# [GOAL OF THE EXERCISE]
Although the records contain pictures, print none of them; print exactly the lines from the one with "D12: LED white" through the last line.

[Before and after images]
▬▬▬▬▬▬▬▬▬▬
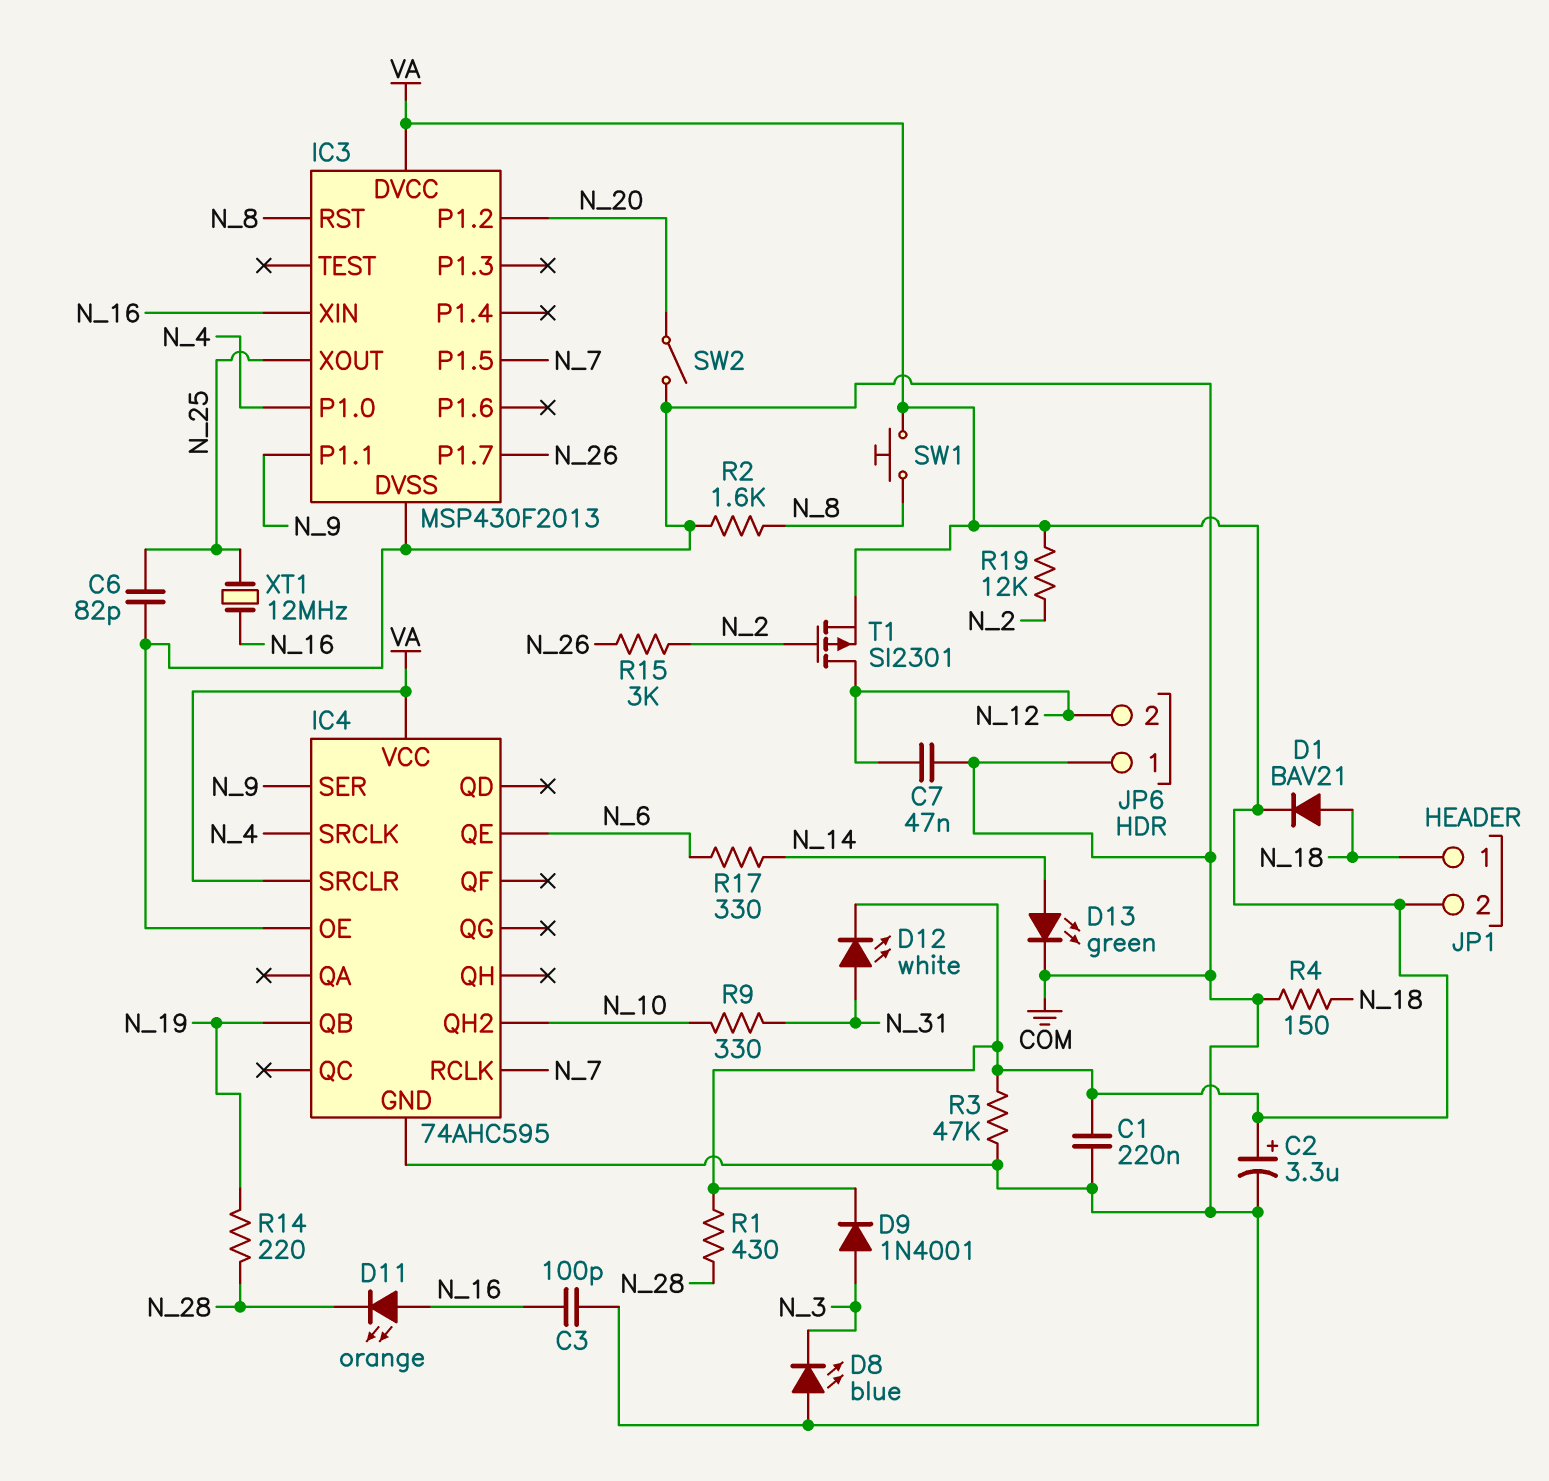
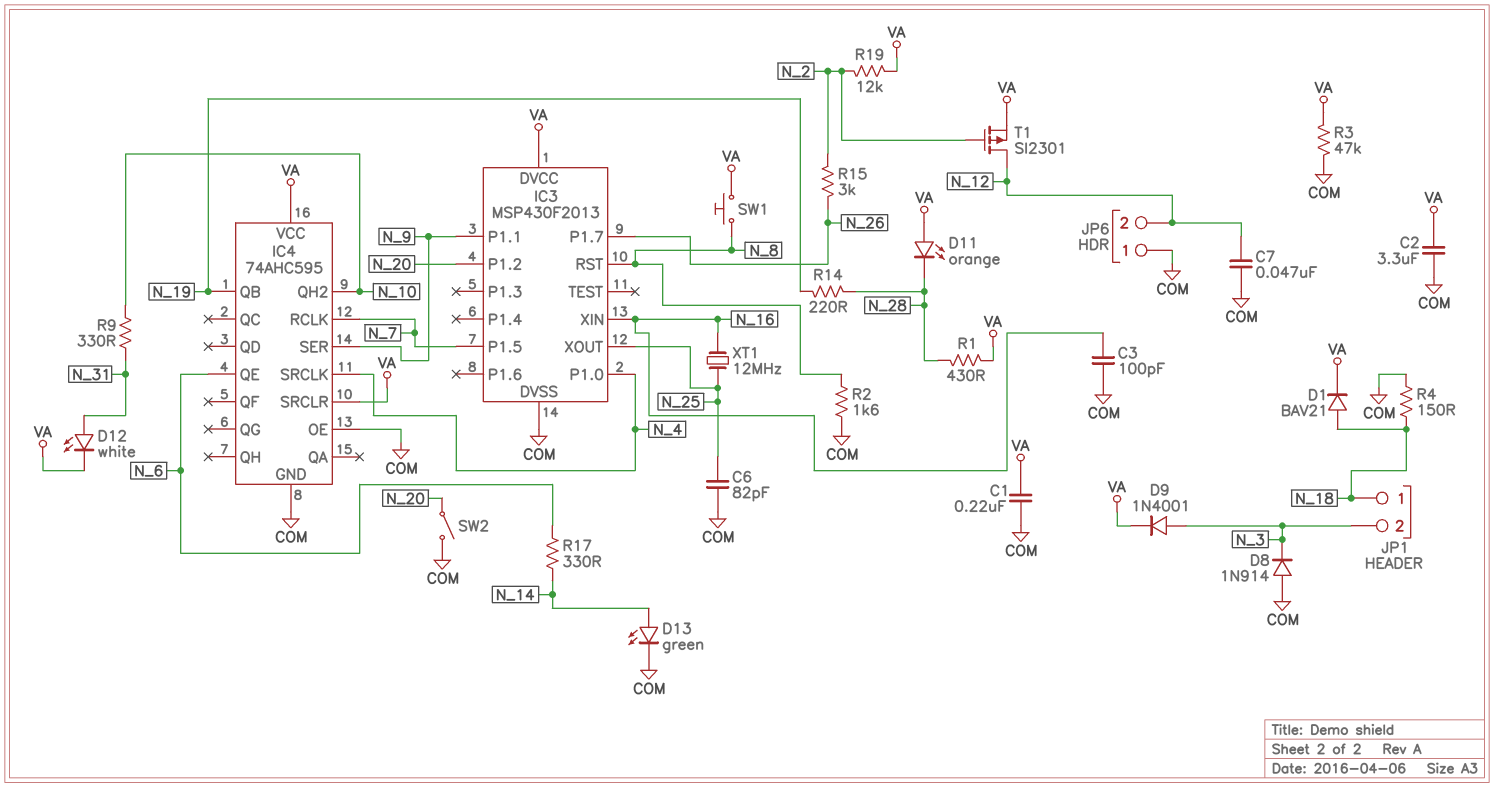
C2: 3.3uF (plus VA, minus COM) -> 3.3uF (COM, VA)
D8: LED blue (A COM, K N_3) -> diode 1N914 (A COM, K N_3)
D11: LED orange (A N_16, K N_28) -> LED orange (A VA, K N_28)
JP1 pin 2: VA -> N_3

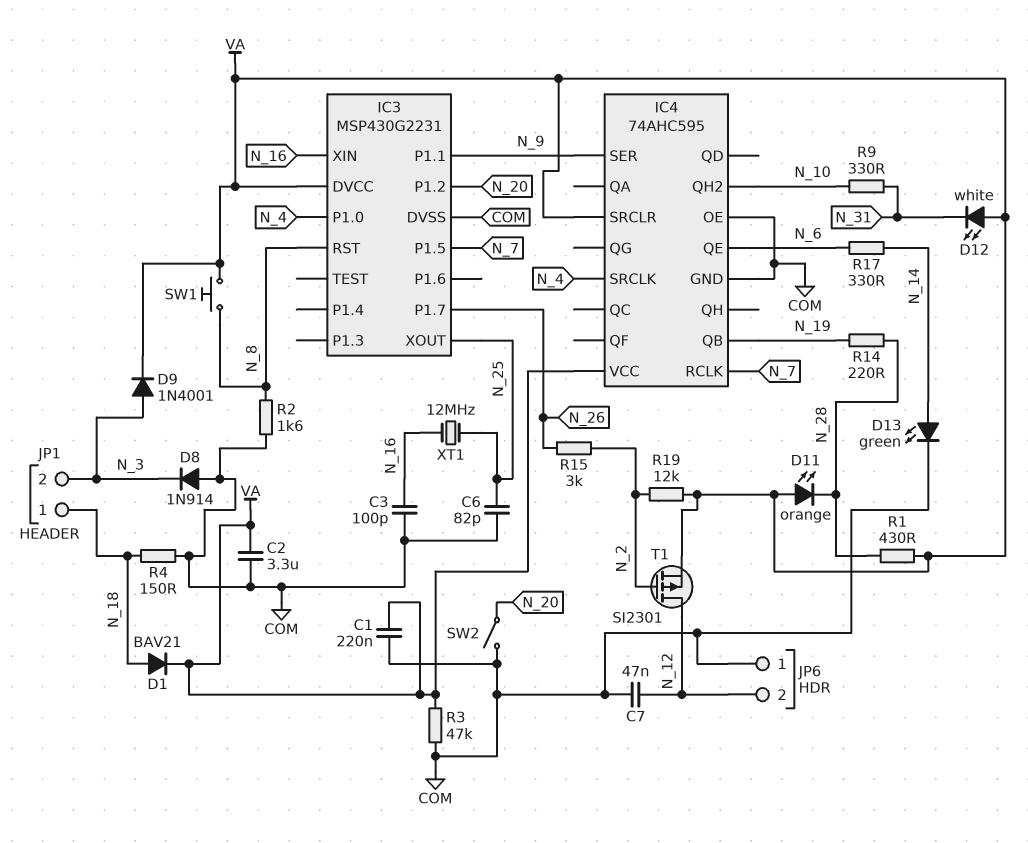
D12: LED white (A N_31, K VA) -> LED white (A VA, K N_31)
IC3: MSP430F2013 -> MSP430G2231

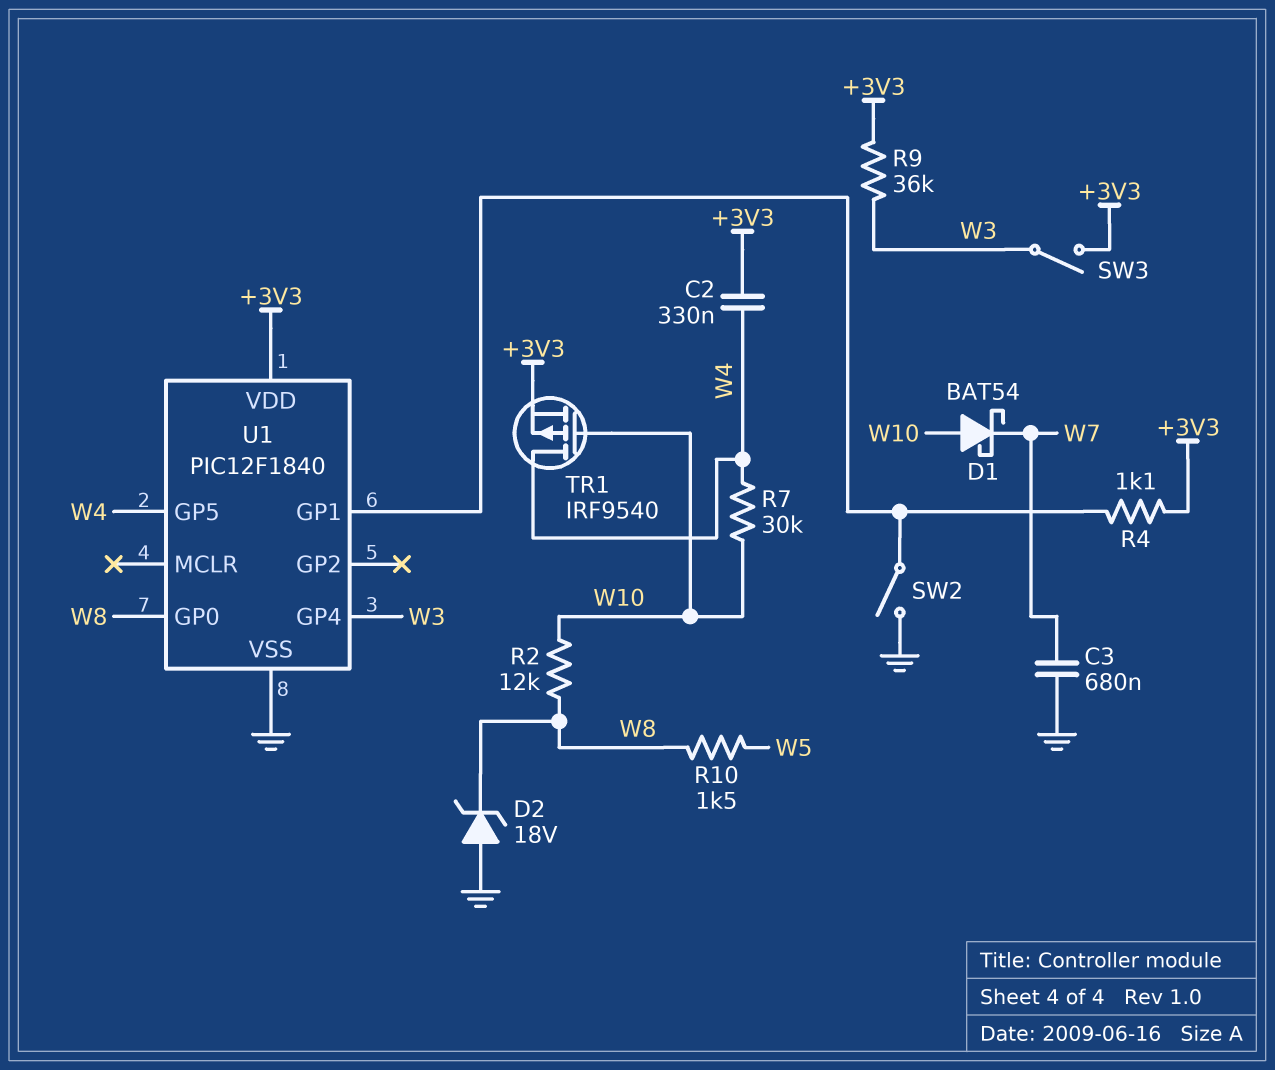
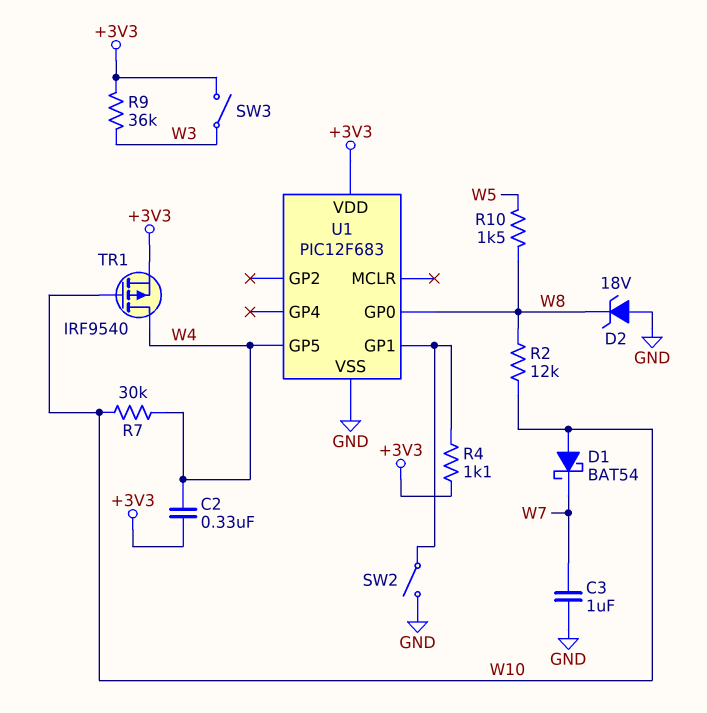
C3: 680nF (GND, W7) -> 1uF (GND, W7)
U1: PIC12F1840 -> PIC12F683
U1 pin GP4: W3 -> none

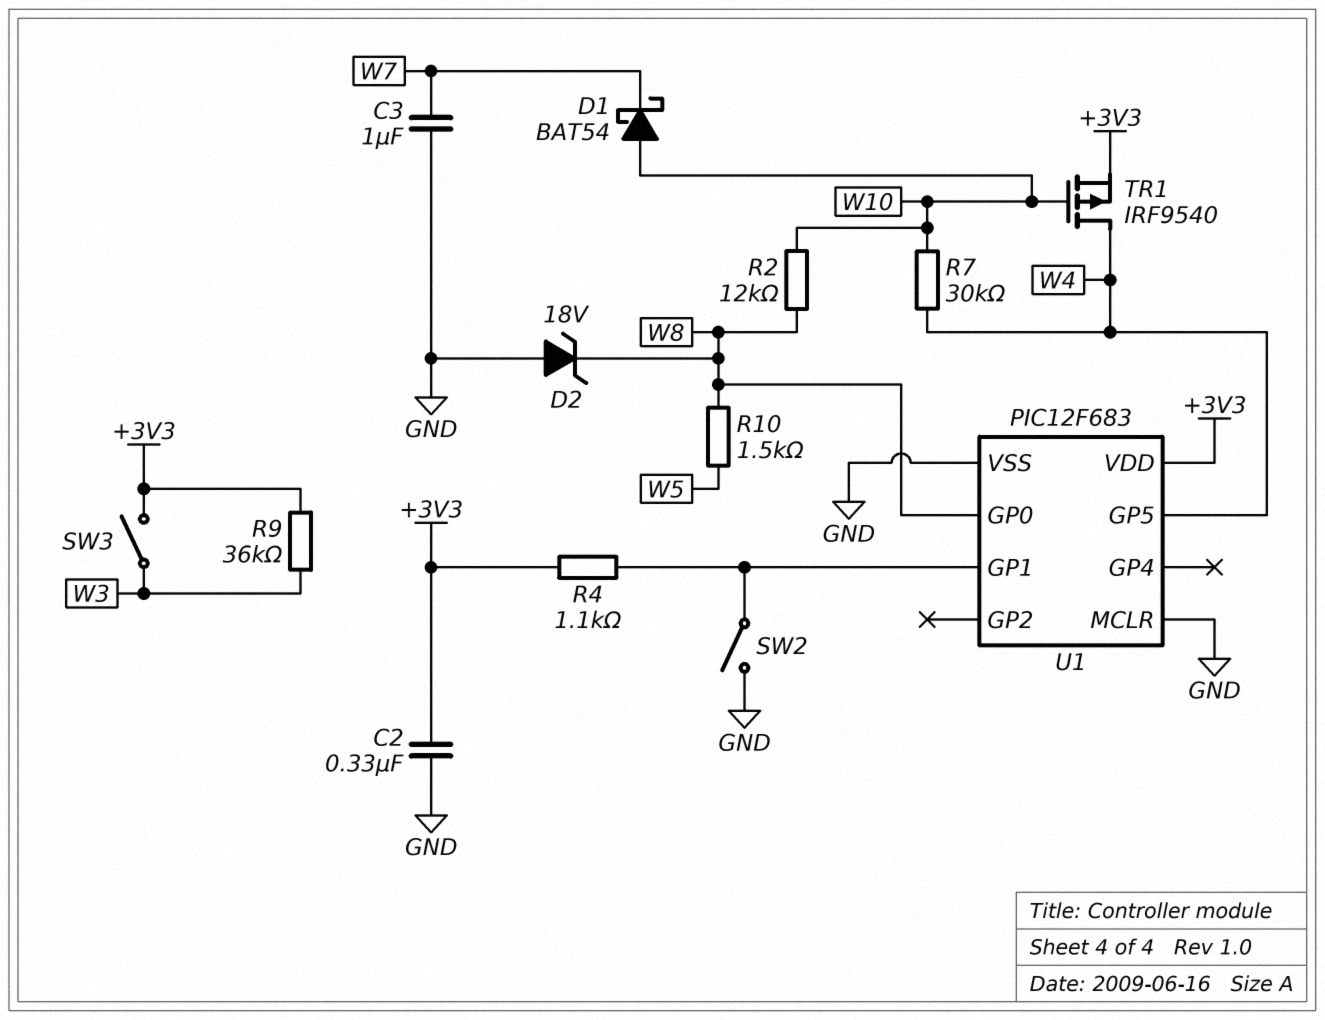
C2: 330nF (+3V3, W4) -> 330nF (+3V3, GND)
U1 pin MCLR: none -> GND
▬▬▬▬▬▬▬▬▬▬
# [ANSWER SECTION]
D12: LED white (A N_31, K VA) -> LED white (A VA, K N_31)
IC3: MSP430F2013 -> MSP430G2231

C3: 680nF (GND, W7) -> 1uF (GND, W7)
U1: PIC12F1840 -> PIC12F683
U1 pin GP4: W3 -> none

C2: 330nF (+3V3, W4) -> 330nF (+3V3, GND)
U1 pin MCLR: none -> GND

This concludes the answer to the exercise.